(THE TASK)
Where a picture appears, leave it out, and print the rest of the records as they are.
-------- EXERCISE MATERIAL
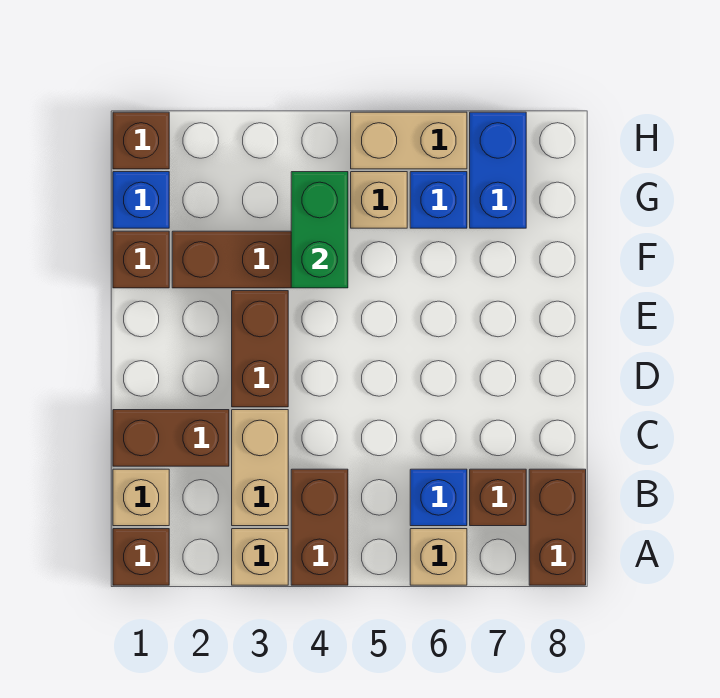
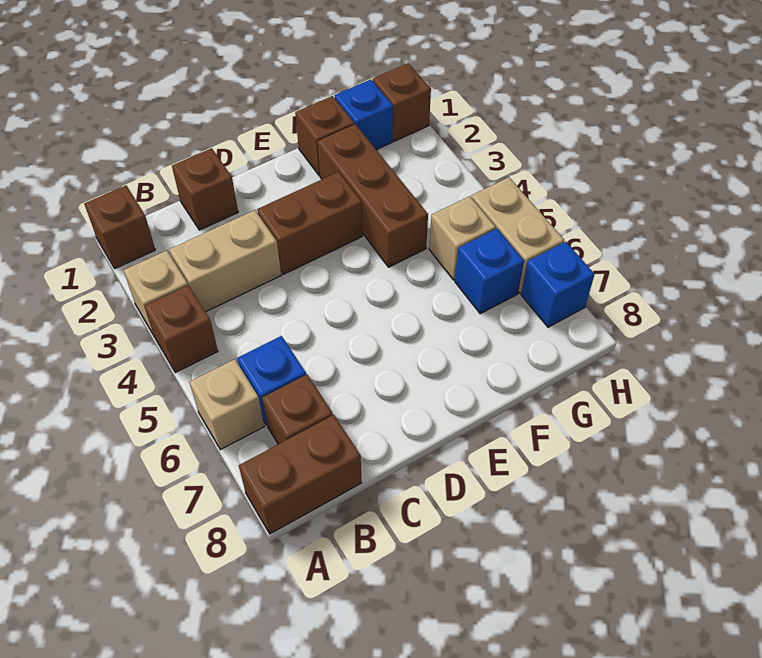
brown 1x2 brick [291,469,348,585] -> brown 1x1 brick [145,285,218,372]
tan 1x1 brick [113,469,169,526] -> none
brown 1x2 brick [113,410,229,466] -> brown 1x1 brick [172,148,238,230]
green 1x2 brick [291,172,348,288] -> none
blue 1x2 brick [470,112,526,228] -> blue 1x1 brick [521,242,595,327]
----------------
(REPLY)
brown 1x2 brick [291,469,348,585] -> brown 1x1 brick [145,285,218,372]
tan 1x1 brick [113,469,169,526] -> none
brown 1x2 brick [113,410,229,466] -> brown 1x1 brick [172,148,238,230]
green 1x2 brick [291,172,348,288] -> none
blue 1x2 brick [470,112,526,228] -> blue 1x1 brick [521,242,595,327]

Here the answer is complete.